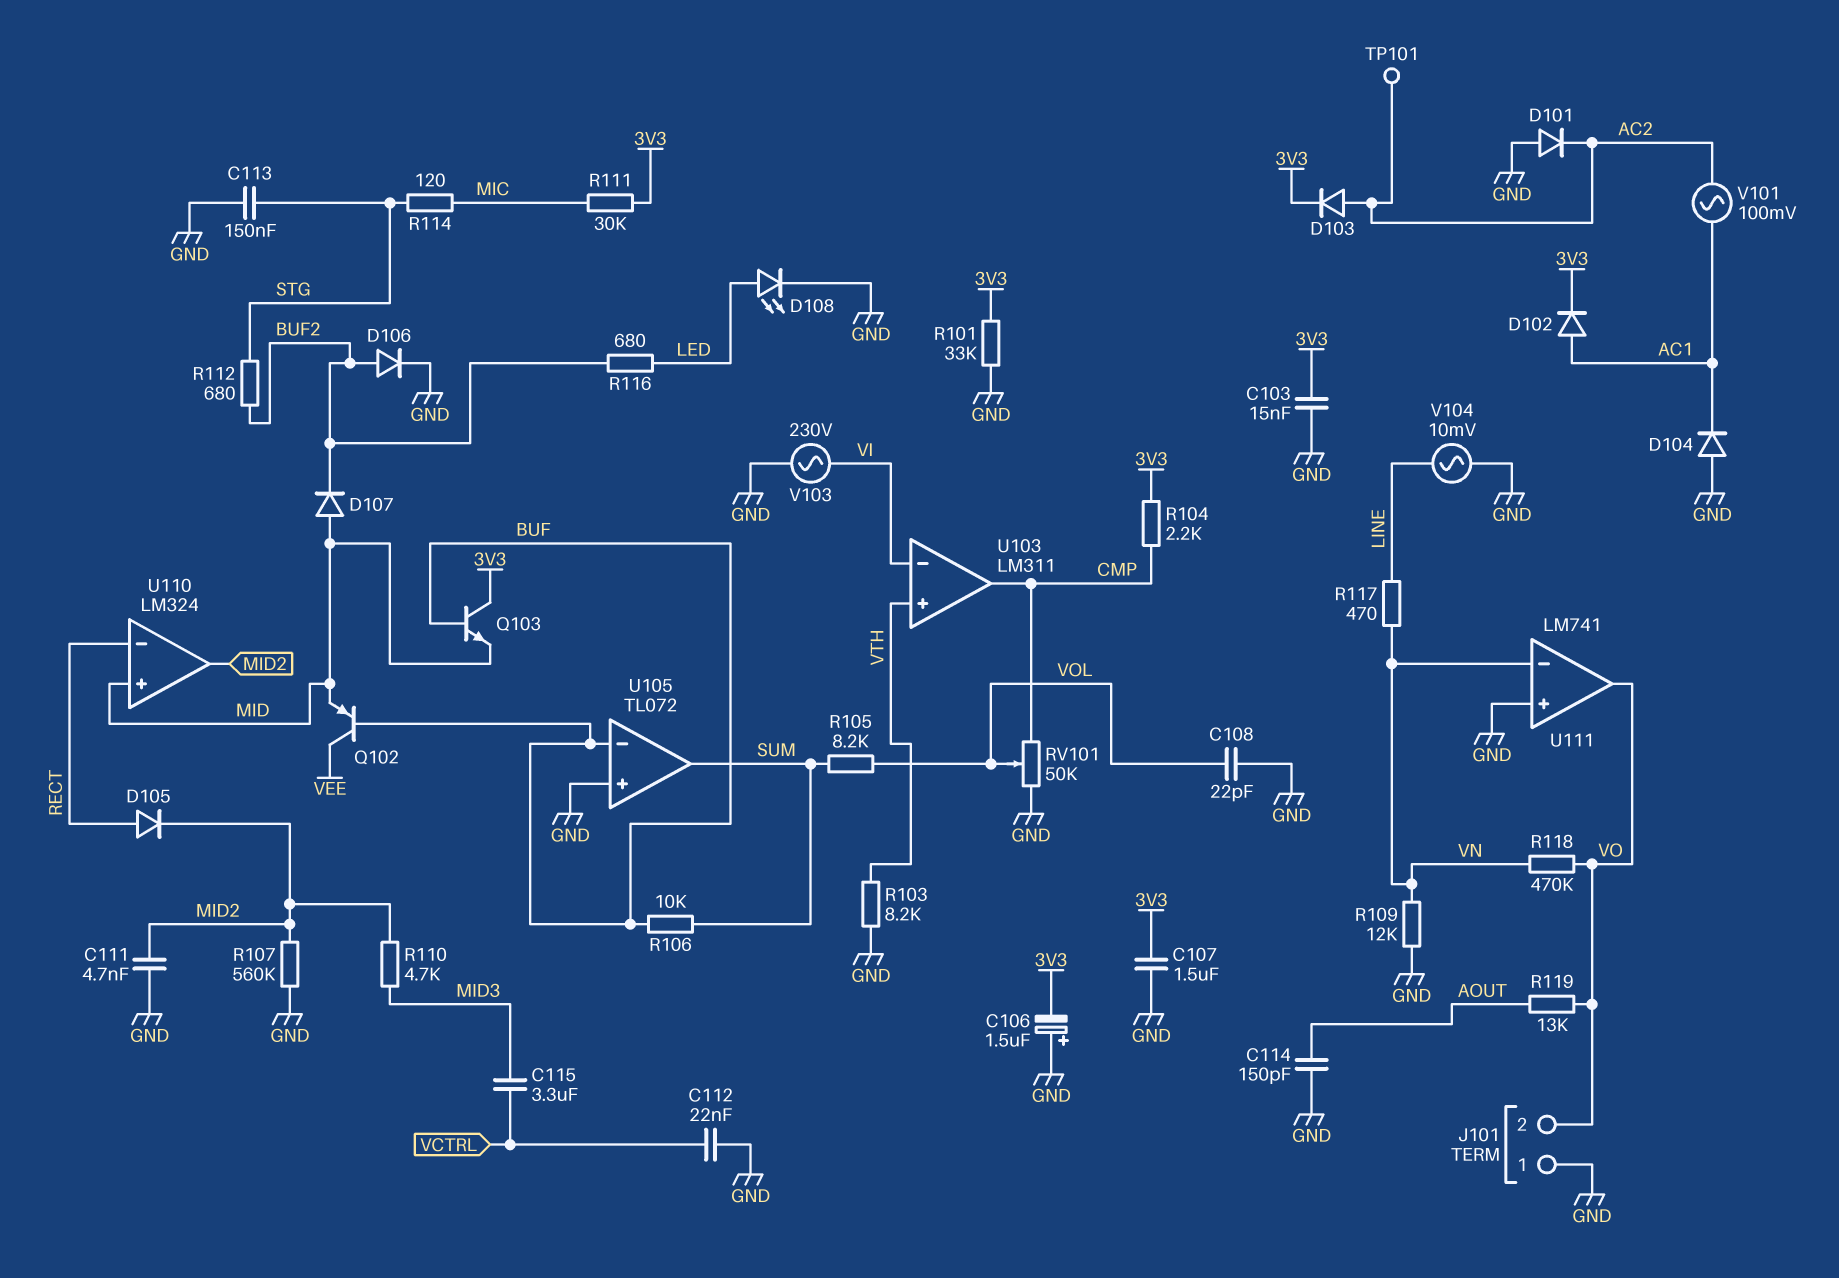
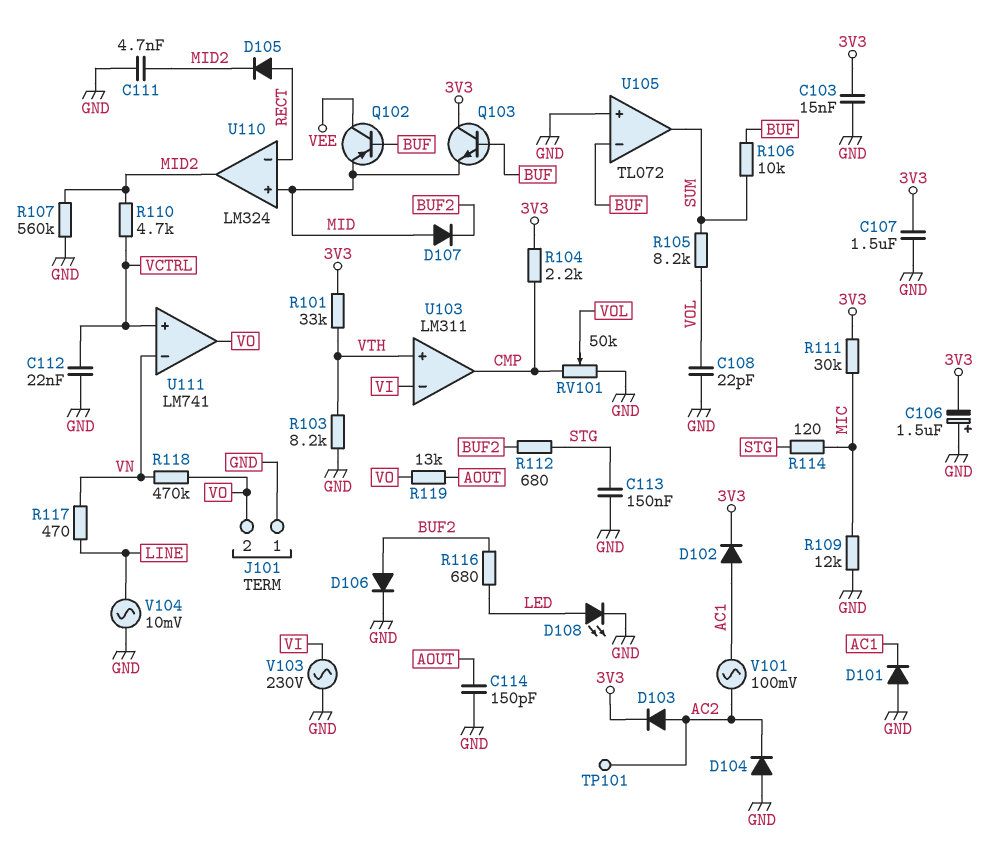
C115: 3.3uF (MID3, VCTRL) -> none
D101: diode (A GND, K AC2) -> diode (A GND, K AC1)
D104: diode (A GND, K AC1) -> diode (A GND, K AC2)
R101: 33k (3V3, GND) -> 33k (3V3, VTH)
R109: 12k (GND, VN) -> 12k (GND, MIC)
R110: 4.7k (MID2, MID3) -> 4.7k (MID2, VCTRL)
U111 pin in+: GND -> VCTRL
=====
Exercise directions
A word-for-word copy of the records is required. Leave out every picture.

Task answer
C115: 3.3uF (MID3, VCTRL) -> none
D101: diode (A GND, K AC2) -> diode (A GND, K AC1)
D104: diode (A GND, K AC1) -> diode (A GND, K AC2)
R101: 33k (3V3, GND) -> 33k (3V3, VTH)
R109: 12k (GND, VN) -> 12k (GND, MIC)
R110: 4.7k (MID2, MID3) -> 4.7k (MID2, VCTRL)
U111 pin in+: GND -> VCTRL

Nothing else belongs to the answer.